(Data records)

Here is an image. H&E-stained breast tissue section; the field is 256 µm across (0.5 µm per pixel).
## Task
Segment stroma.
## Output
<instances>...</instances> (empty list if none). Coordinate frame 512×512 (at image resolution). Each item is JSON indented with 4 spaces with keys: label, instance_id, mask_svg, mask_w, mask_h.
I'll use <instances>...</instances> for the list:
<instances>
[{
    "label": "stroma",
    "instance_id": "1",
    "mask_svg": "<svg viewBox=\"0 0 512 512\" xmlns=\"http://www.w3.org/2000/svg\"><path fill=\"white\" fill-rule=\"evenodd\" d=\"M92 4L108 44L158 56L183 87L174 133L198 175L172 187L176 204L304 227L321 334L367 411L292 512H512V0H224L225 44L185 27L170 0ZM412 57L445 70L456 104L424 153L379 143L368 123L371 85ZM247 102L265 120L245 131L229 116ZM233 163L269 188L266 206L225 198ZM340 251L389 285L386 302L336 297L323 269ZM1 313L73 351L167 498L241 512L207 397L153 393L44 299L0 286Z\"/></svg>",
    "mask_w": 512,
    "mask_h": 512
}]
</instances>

▶ [Exercise description]
What are the lines from the one with "Segment stroma." through the last line of the records above? Quote them exactly and add nothing.

▶ [Reply]
Segment stroma.
## Output
<instances>...</instances> (empty list if none). Coordinate frame 512×512 (at image resolution). Each item is JSON indented with 4 spaces with keys: label, instance_id, mask_svg, mask_w, mask_h.
I'll use <instances>...</instances> for the list:
<instances>
[{
    "label": "stroma",
    "instance_id": "1",
    "mask_svg": "<svg viewBox=\"0 0 512 512\" xmlns=\"http://www.w3.org/2000/svg\"><path fill=\"white\" fill-rule=\"evenodd\" d=\"M92 4L108 44L158 56L183 87L174 133L198 175L172 187L176 204L304 227L321 334L367 411L292 512H512V0H224L225 44L185 27L170 0ZM412 57L445 70L456 104L424 153L379 143L368 123L371 85ZM247 102L265 120L245 131L229 116ZM233 163L269 188L266 206L225 198ZM340 251L389 285L386 302L336 297L323 269ZM1 313L73 351L167 498L241 512L207 397L153 393L44 299L0 286Z\"/></svg>",
    "mask_w": 512,
    "mask_h": 512
}]
</instances>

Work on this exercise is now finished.